• Your assignment:
Only text belongs in your copy of the listing below; reproduce it exactly and leave out the pictures.

'''

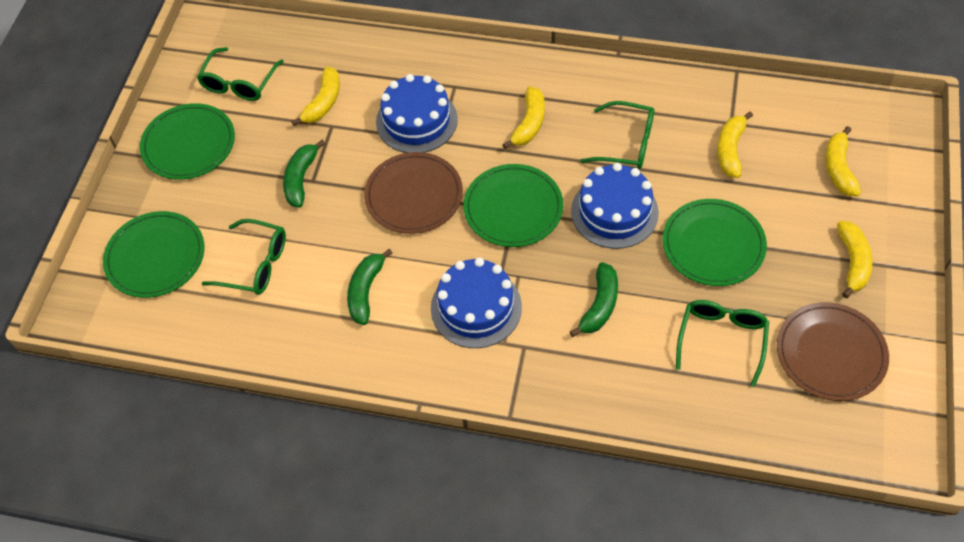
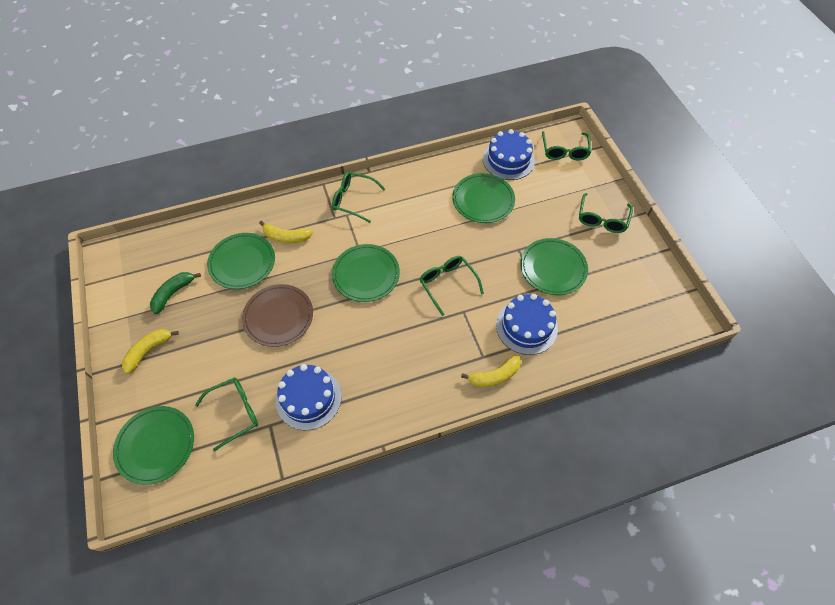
brown plate: 2 -> 1
green banana: 3 -> 1
green glasses: 4 -> 5
green plate: 4 -> 5
yellow banana: 5 -> 3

'''

• Result:
brown plate: 2 -> 1
green banana: 3 -> 1
green glasses: 4 -> 5
green plate: 4 -> 5
yellow banana: 5 -> 3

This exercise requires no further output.